◆ **Requirement**: Would you return the lines from the one that contains "(386, 158) = (588, 178): none" to the last line of the entries below, exactly and with nothing added?

□ □ □ □ □

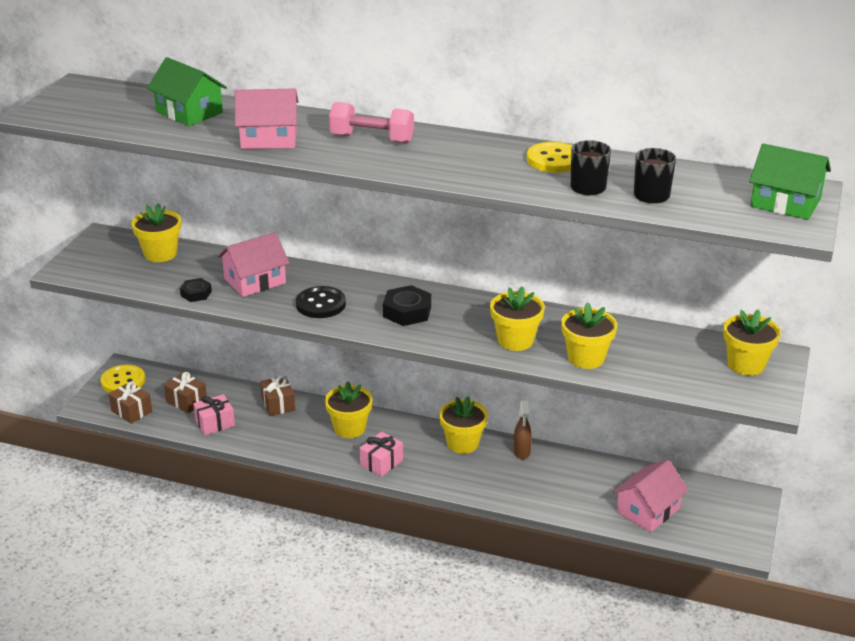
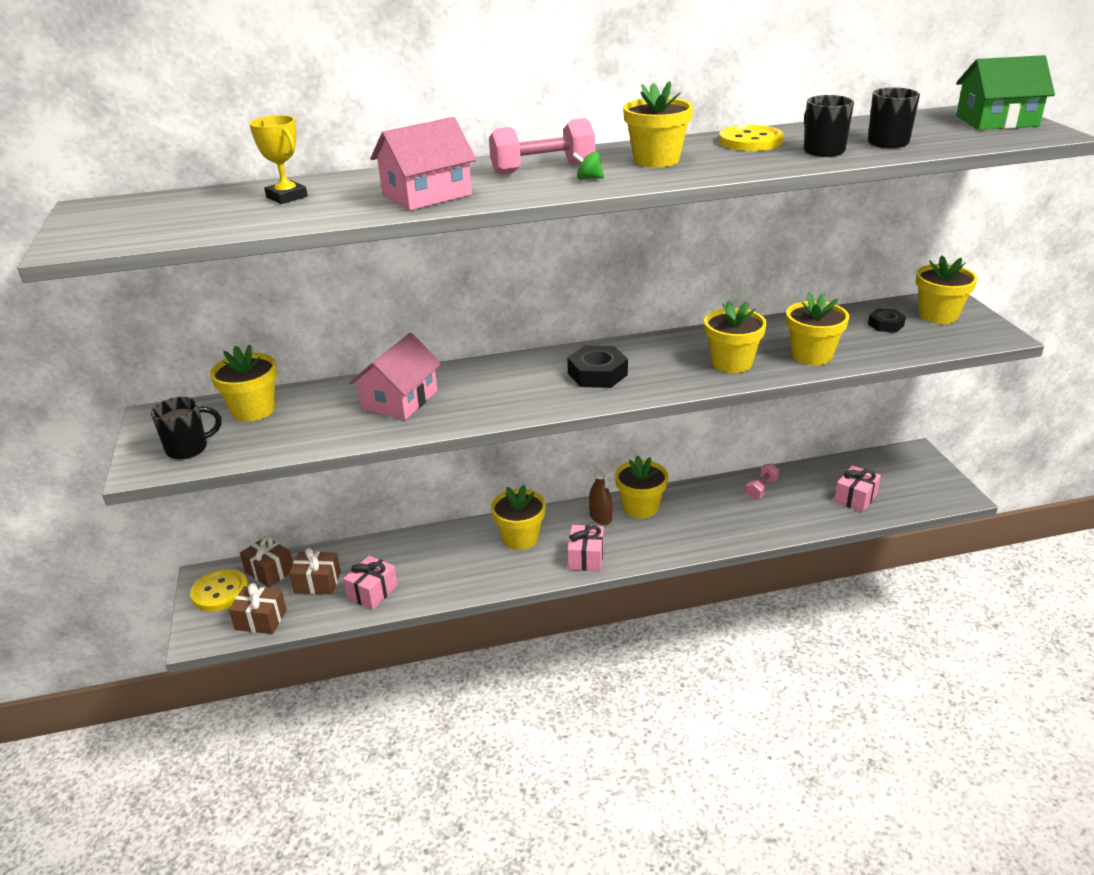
camera: 30 degrees left, 0 degrees up
(99, 267) = (188, 448): none -> black mug
(189, 112) = (287, 197): green house -> yellow trophy
(196, 293) = (346, 435): black nut -> black nut (885, 325)
(278, 404) = (423, 545): brown gift -> brown gift (270, 571)
(321, 304) = (501, 397): black button -> none
(386, 158) = (588, 178): none -> green spinning top
(457, 156) = (656, 160): none -> yellow flower pot
(522, 452) = (700, 493): brown spray bottle -> brown spray bottle (600, 518)
(577, 469) = (761, 489): none -> pink dumbbell
(648, 510) = (855, 498): pink house -> pink gift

□ □ □ □ □

◆ **The completed task**:
(386, 158) = (588, 178): none -> green spinning top
(457, 156) = (656, 160): none -> yellow flower pot
(522, 452) = (700, 493): brown spray bottle -> brown spray bottle (600, 518)
(577, 469) = (761, 489): none -> pink dumbbell
(648, 510) = (855, 498): pink house -> pink gift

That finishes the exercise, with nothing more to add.